## To be done
Would you write out the entries below, every one of them, exactly?

○ ○ ○ ○ ○

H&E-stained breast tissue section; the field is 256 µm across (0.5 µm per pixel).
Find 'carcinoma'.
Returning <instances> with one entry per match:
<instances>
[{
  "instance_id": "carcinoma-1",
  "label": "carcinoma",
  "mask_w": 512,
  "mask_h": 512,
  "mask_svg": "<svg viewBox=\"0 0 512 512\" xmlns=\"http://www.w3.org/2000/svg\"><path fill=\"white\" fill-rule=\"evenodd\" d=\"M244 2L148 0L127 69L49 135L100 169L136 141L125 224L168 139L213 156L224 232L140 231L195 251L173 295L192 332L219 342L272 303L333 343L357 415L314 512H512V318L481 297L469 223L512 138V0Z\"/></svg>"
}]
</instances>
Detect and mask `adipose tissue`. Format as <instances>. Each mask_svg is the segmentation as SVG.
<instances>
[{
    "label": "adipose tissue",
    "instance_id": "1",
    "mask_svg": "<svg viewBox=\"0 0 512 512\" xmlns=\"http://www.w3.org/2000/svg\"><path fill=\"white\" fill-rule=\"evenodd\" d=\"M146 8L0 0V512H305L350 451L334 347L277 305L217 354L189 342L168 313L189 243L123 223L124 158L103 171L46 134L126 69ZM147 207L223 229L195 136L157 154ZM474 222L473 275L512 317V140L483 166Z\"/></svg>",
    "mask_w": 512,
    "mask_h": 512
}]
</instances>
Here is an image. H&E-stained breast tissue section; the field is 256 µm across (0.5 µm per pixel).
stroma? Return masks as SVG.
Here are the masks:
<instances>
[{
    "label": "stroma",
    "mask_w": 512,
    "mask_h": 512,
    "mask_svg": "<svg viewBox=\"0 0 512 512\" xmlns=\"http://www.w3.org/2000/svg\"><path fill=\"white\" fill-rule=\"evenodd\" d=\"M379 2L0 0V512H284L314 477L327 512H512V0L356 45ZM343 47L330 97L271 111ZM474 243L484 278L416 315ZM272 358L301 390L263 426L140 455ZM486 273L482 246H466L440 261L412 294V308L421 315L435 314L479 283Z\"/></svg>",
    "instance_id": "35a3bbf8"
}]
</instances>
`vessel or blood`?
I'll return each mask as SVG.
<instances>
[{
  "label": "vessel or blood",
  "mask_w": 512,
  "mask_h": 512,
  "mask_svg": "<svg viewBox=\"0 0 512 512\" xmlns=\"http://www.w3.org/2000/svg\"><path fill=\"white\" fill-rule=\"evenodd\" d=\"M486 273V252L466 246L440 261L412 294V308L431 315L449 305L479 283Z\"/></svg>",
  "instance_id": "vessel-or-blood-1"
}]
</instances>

○ ○ ○ ○ ○

## Full response
H&E-stained breast tissue section; the field is 256 µm across (0.5 µm per pixel).
Find 'carcinoma'.
Returning <instances> with one entry per match:
<instances>
[{
  "instance_id": "carcinoma-1",
  "label": "carcinoma",
  "mask_w": 512,
  "mask_h": 512,
  "mask_svg": "<svg viewBox=\"0 0 512 512\" xmlns=\"http://www.w3.org/2000/svg\"><path fill=\"white\" fill-rule=\"evenodd\" d=\"M244 2L148 0L127 69L49 135L100 169L136 141L125 224L168 139L213 156L224 232L140 231L195 251L173 295L192 332L219 342L272 303L333 343L357 415L314 512H512V318L481 297L469 223L512 138V0Z\"/></svg>"
}]
</instances>
Detect and mask `adipose tissue`. Format as <instances>. Each mask_svg is the segmentation as SVG.
<instances>
[{
    "label": "adipose tissue",
    "instance_id": "1",
    "mask_svg": "<svg viewBox=\"0 0 512 512\" xmlns=\"http://www.w3.org/2000/svg\"><path fill=\"white\" fill-rule=\"evenodd\" d=\"M146 8L0 0V512H305L350 451L334 347L277 305L217 354L189 342L168 313L189 243L123 223L124 158L103 171L46 134L126 69ZM147 207L223 229L195 136L157 154ZM474 222L473 275L512 317V140L483 166Z\"/></svg>",
    "mask_w": 512,
    "mask_h": 512
}]
</instances>
Here is an image. H&E-stained breast tissue section; the field is 256 µm across (0.5 µm per pixel).
stroma? Return masks as SVG.
Here are the masks:
<instances>
[{
    "label": "stroma",
    "mask_w": 512,
    "mask_h": 512,
    "mask_svg": "<svg viewBox=\"0 0 512 512\" xmlns=\"http://www.w3.org/2000/svg\"><path fill=\"white\" fill-rule=\"evenodd\" d=\"M379 2L0 0V512H284L314 477L327 512H512V0L356 45ZM343 47L330 97L271 111ZM474 243L484 278L416 315ZM272 358L301 390L263 426L140 455ZM486 273L482 246H466L440 261L412 294V308L421 315L435 314L479 283Z\"/></svg>",
    "instance_id": "35a3bbf8"
}]
</instances>
`vessel or blood`?
I'll return each mask as SVG.
<instances>
[{
  "label": "vessel or blood",
  "mask_w": 512,
  "mask_h": 512,
  "mask_svg": "<svg viewBox=\"0 0 512 512\" xmlns=\"http://www.w3.org/2000/svg\"><path fill=\"white\" fill-rule=\"evenodd\" d=\"M486 273V252L466 246L440 261L412 294V308L431 315L449 305L479 283Z\"/></svg>",
  "instance_id": "vessel-or-blood-1"
}]
</instances>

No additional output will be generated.